- Supplied data
• • • •

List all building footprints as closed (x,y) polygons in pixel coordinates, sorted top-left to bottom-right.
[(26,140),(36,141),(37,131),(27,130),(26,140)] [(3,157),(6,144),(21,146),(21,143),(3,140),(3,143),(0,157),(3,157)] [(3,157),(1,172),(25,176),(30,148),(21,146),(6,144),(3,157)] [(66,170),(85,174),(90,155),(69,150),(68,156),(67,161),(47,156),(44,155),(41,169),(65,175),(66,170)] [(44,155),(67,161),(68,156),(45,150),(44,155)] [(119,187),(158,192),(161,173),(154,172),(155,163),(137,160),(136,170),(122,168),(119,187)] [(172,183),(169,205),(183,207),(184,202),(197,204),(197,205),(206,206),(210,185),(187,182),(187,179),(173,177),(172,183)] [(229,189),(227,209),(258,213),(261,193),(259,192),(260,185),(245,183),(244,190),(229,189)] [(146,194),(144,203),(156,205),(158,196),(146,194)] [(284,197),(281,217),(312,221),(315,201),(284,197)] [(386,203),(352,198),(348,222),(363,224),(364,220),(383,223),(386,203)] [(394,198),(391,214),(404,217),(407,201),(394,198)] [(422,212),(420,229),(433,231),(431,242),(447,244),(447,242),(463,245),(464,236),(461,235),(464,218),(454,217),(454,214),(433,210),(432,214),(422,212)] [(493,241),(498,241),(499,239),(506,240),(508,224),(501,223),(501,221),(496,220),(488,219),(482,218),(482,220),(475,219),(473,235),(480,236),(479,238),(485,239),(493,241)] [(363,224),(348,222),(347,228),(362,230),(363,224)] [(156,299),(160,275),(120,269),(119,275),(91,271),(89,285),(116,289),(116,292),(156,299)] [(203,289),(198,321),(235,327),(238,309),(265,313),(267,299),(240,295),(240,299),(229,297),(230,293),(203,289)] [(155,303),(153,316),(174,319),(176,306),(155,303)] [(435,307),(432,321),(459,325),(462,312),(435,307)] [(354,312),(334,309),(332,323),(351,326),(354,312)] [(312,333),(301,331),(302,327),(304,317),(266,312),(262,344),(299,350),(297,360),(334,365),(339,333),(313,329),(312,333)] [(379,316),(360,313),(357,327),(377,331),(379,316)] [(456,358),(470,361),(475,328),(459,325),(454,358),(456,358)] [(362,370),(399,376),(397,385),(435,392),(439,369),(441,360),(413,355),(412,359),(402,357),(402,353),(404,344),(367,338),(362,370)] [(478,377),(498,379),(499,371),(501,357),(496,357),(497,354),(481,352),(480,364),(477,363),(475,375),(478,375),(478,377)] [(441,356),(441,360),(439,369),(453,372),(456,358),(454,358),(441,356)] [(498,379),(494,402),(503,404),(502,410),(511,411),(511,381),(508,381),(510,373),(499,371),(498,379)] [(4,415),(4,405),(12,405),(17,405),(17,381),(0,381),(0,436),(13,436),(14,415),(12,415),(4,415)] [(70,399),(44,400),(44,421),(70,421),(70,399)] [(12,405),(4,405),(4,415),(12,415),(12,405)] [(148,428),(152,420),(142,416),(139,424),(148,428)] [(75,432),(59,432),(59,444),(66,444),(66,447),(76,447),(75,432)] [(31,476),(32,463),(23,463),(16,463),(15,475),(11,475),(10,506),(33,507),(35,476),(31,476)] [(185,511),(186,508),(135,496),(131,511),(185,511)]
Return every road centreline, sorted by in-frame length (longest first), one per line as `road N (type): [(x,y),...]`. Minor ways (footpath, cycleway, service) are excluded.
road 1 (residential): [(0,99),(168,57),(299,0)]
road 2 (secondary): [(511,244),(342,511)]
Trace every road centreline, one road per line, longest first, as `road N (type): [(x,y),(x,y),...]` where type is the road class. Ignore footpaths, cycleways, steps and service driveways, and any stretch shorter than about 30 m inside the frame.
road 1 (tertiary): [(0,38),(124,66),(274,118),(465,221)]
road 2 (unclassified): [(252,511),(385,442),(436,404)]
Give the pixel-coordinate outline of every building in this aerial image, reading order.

• • • •

- Brief
Rewrite the lines from the one containing "Return every road" through the one containing "road 2 (secondary): [(511,244),(342,511)]", changing "excluded" to "omitted" and leaving everything else as it is. Give only those lines.

- Solution to the exercise
Return every road centreline, sorted by in-frame length (longest first), one per line as `road N (type): [(x,y),...]`. Minor ways (footpath, cycleway, service) are omitted.
road 1 (residential): [(0,99),(168,57),(299,0)]
road 2 (secondary): [(511,244),(342,511)]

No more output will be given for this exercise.